Task directions: Everything from the first line below through the line with "yellow lemon: 3 -> 4" is to be transcribed exactly, and nothing past it.
(Records to use)
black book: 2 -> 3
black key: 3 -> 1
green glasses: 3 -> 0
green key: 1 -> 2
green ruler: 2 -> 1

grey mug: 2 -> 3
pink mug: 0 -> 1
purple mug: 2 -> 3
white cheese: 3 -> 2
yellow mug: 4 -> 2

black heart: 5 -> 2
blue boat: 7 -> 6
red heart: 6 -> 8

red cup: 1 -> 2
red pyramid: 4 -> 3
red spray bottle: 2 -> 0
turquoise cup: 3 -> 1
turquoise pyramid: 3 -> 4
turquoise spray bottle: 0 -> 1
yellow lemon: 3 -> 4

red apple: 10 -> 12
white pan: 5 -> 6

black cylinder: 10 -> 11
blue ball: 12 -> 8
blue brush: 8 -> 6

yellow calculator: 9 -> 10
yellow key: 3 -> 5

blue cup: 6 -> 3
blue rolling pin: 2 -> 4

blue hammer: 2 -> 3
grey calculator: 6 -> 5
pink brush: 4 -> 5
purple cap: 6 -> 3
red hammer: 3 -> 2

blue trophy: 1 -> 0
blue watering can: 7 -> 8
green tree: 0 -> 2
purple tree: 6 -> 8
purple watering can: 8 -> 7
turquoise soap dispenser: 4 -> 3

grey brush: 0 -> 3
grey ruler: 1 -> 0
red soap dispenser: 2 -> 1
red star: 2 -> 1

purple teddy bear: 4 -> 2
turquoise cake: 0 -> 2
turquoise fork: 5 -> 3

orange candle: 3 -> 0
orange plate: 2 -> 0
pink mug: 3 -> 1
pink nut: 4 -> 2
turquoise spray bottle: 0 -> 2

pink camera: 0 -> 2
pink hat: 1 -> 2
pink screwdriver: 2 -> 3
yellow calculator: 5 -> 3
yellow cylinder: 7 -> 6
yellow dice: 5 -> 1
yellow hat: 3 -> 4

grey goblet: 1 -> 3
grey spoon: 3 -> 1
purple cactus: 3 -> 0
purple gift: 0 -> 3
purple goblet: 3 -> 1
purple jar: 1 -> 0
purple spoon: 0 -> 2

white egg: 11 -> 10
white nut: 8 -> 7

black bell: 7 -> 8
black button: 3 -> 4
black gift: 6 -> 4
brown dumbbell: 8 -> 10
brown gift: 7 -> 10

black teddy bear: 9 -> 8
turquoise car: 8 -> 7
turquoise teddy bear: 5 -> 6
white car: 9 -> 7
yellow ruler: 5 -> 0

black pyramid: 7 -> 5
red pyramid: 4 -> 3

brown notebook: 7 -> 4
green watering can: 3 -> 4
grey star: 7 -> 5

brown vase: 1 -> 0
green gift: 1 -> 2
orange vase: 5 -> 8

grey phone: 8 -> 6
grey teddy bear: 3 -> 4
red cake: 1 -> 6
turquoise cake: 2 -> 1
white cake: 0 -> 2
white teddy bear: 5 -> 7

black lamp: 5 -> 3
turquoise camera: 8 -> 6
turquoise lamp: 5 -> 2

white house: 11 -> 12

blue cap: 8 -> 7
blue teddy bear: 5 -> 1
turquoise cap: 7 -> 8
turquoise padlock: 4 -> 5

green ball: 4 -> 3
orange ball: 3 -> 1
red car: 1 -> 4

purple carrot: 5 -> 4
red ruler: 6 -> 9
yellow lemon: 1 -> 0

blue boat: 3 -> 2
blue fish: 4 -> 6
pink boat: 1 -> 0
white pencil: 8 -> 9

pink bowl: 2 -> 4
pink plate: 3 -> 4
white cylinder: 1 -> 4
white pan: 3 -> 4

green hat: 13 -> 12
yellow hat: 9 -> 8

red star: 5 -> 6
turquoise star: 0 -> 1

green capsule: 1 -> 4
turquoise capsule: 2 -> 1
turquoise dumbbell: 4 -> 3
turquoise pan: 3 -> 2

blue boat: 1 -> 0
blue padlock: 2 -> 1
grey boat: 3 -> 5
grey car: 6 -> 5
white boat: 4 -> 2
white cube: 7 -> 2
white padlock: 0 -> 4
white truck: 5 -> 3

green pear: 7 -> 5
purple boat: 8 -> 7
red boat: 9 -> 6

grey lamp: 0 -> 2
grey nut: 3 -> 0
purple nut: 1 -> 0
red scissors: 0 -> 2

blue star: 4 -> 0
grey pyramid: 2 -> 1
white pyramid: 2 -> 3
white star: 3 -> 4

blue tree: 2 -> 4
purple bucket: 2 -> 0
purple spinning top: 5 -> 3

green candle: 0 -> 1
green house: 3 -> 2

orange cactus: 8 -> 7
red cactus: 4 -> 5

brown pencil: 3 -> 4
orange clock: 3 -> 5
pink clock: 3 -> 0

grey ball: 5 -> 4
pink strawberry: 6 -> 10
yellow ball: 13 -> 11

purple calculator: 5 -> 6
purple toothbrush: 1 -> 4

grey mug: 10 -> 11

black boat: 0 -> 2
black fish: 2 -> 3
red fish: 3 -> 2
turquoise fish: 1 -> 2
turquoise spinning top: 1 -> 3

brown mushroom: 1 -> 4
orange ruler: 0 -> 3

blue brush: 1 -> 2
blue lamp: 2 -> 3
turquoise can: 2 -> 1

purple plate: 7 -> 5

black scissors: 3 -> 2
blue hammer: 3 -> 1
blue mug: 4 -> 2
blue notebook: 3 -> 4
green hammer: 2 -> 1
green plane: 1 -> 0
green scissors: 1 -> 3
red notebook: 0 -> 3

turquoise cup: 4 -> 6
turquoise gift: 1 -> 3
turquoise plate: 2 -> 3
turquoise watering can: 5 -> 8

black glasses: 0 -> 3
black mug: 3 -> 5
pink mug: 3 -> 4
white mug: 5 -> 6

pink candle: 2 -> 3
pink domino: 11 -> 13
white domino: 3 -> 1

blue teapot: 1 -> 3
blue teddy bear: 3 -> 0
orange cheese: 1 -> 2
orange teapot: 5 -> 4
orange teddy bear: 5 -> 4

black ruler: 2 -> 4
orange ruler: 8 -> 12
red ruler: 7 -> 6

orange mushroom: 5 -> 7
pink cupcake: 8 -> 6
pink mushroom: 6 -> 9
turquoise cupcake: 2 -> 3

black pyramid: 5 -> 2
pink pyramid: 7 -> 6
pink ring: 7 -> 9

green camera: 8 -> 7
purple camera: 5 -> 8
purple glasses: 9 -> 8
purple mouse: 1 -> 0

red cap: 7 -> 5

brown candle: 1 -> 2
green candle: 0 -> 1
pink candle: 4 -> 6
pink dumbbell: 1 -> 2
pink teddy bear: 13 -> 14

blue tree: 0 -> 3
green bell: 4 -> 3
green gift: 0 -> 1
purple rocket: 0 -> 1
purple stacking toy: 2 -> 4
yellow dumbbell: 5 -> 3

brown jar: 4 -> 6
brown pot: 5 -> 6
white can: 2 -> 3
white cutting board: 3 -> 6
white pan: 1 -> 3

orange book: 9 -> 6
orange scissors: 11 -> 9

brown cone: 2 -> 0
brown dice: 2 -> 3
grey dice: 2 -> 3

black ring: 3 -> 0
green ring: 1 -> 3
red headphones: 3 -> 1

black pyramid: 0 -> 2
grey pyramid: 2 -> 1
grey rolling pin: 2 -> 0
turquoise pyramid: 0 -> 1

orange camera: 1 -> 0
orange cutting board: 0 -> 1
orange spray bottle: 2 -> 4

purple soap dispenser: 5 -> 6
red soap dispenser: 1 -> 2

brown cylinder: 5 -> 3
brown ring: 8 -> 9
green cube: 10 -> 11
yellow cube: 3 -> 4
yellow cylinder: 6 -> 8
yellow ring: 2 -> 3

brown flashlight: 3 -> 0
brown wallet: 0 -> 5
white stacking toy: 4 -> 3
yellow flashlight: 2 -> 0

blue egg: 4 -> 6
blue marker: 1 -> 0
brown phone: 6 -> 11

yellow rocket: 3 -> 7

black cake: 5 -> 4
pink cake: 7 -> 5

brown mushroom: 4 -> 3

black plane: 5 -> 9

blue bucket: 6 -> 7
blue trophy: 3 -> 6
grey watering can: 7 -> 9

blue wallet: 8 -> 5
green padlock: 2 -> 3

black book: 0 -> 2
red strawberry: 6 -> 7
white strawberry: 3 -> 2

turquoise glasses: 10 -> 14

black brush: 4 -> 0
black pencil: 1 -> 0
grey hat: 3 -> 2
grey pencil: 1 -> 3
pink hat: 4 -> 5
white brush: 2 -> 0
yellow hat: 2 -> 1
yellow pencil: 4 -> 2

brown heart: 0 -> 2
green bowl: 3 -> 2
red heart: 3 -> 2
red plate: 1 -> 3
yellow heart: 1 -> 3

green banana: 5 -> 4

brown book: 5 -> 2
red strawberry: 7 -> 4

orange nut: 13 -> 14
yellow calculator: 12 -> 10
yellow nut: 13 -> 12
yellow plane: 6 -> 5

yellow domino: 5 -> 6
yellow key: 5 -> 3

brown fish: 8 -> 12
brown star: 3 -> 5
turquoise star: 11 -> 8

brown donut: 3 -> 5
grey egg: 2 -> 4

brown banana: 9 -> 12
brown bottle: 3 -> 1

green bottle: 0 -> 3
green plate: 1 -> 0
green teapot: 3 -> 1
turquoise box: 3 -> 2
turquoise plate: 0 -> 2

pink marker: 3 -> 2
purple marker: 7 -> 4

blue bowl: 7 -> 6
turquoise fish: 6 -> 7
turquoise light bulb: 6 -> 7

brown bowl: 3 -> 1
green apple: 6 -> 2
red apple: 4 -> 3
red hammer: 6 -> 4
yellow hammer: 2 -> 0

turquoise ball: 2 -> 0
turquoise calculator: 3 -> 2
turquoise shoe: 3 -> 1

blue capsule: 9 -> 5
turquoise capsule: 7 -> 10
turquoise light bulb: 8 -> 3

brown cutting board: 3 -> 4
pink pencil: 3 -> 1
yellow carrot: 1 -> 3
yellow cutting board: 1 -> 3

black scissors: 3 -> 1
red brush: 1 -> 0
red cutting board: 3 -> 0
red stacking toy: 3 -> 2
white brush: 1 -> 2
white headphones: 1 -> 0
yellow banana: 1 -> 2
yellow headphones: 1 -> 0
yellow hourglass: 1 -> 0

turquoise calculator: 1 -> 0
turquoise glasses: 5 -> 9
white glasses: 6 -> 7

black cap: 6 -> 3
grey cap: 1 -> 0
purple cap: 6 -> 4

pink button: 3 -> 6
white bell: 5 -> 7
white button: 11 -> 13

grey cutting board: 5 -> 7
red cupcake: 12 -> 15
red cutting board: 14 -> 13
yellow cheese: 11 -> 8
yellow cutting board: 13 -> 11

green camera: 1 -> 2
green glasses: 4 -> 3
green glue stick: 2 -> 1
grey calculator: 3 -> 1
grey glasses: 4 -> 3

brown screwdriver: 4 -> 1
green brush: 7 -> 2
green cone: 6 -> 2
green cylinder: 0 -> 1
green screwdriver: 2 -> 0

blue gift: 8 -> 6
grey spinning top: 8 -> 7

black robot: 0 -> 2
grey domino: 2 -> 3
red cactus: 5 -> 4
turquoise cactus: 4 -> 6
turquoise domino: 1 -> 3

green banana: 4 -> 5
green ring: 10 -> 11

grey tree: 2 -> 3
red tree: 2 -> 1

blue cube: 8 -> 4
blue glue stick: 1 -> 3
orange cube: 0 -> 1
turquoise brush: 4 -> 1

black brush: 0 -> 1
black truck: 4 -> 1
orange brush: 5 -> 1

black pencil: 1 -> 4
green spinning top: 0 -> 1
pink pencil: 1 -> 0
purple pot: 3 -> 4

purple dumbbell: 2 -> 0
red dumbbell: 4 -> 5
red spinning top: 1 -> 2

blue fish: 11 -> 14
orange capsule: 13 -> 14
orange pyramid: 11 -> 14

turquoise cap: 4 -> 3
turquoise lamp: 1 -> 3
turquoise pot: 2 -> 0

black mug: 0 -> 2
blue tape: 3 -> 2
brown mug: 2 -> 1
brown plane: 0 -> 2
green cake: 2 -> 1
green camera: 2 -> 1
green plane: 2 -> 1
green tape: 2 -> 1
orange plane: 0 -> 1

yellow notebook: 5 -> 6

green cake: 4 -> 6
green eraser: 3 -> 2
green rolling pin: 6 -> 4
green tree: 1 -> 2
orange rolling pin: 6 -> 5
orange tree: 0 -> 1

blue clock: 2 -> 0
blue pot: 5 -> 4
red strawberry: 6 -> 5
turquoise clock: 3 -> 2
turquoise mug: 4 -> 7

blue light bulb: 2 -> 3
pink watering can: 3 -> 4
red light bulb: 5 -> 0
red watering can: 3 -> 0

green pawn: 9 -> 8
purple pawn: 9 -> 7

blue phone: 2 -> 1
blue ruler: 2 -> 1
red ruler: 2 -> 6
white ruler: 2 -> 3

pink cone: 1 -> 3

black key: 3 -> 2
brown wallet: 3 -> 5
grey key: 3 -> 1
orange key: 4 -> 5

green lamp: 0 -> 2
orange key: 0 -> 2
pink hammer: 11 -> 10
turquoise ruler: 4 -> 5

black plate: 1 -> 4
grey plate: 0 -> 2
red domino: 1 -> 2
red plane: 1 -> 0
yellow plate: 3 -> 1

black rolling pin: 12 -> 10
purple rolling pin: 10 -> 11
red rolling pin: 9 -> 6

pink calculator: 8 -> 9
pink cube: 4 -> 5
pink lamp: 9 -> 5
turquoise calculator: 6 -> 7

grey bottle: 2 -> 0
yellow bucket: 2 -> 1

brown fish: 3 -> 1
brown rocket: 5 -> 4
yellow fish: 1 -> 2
(End Records to use)
Task solution:
black book: 2 -> 3
black key: 3 -> 1
green glasses: 3 -> 0
green key: 1 -> 2
green ruler: 2 -> 1

grey mug: 2 -> 3
pink mug: 0 -> 1
purple mug: 2 -> 3
white cheese: 3 -> 2
yellow mug: 4 -> 2

black heart: 5 -> 2
blue boat: 7 -> 6
red heart: 6 -> 8

red cup: 1 -> 2
red pyramid: 4 -> 3
red spray bottle: 2 -> 0
turquoise cup: 3 -> 1
turquoise pyramid: 3 -> 4
turquoise spray bottle: 0 -> 1
yellow lemon: 3 -> 4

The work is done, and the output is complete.